Somewhere below, one line contains "camera: 30 degrees right, 35 degrees up" and a later line contains "(376, 316) = (438, 380): red button -> none". Output those two lines and everything between them exactly, and nothing else.

Task data:
+--

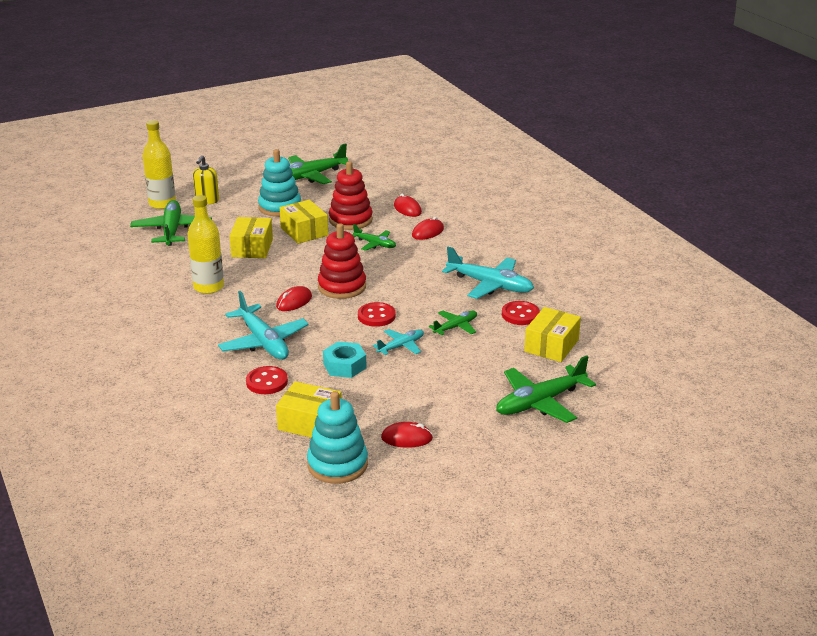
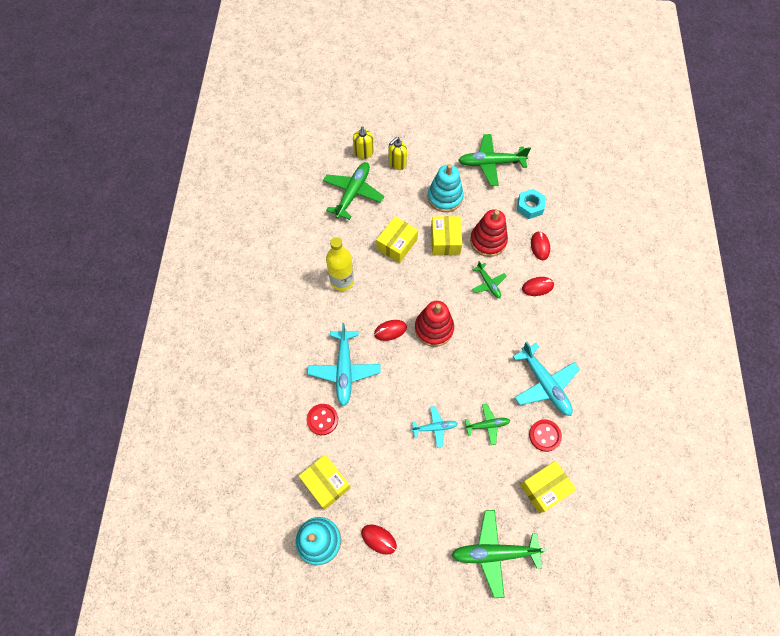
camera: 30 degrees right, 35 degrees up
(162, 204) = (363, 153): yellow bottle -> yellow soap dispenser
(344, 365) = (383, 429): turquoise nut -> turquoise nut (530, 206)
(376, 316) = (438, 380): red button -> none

+--

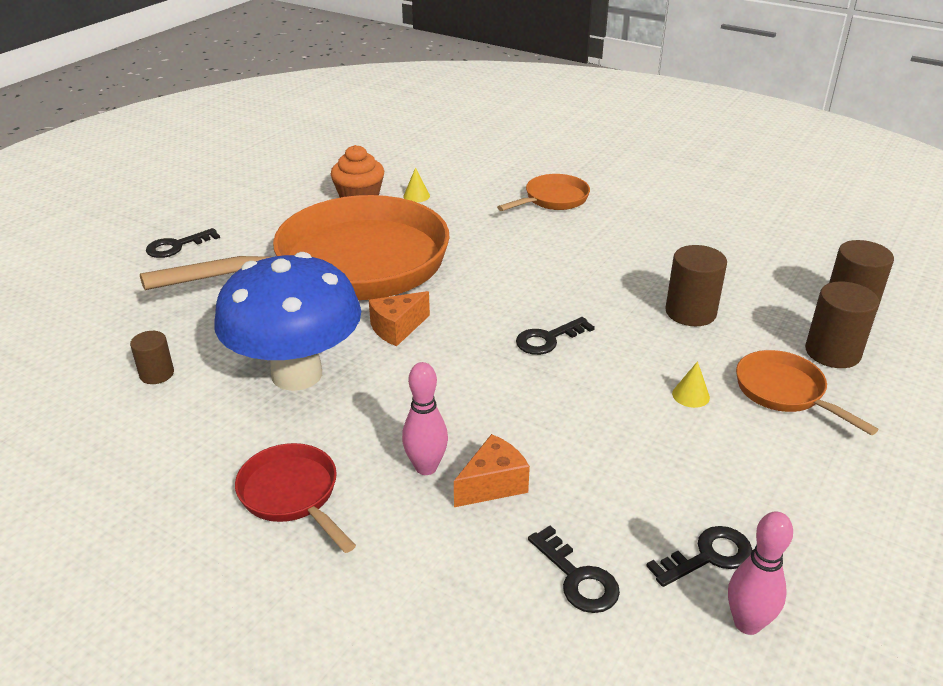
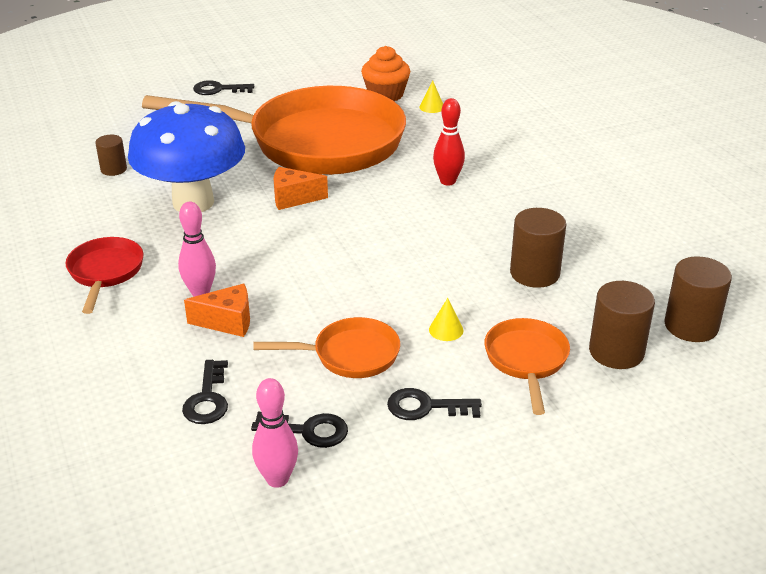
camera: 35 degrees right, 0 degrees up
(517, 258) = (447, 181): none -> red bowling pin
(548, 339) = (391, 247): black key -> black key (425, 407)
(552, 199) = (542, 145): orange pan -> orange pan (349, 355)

+--

Output for this task:
camera: 30 degrees right, 35 degrees up
(162, 204) = (363, 153): yellow bottle -> yellow soap dispenser
(344, 365) = (383, 429): turquoise nut -> turquoise nut (530, 206)
(376, 316) = (438, 380): red button -> none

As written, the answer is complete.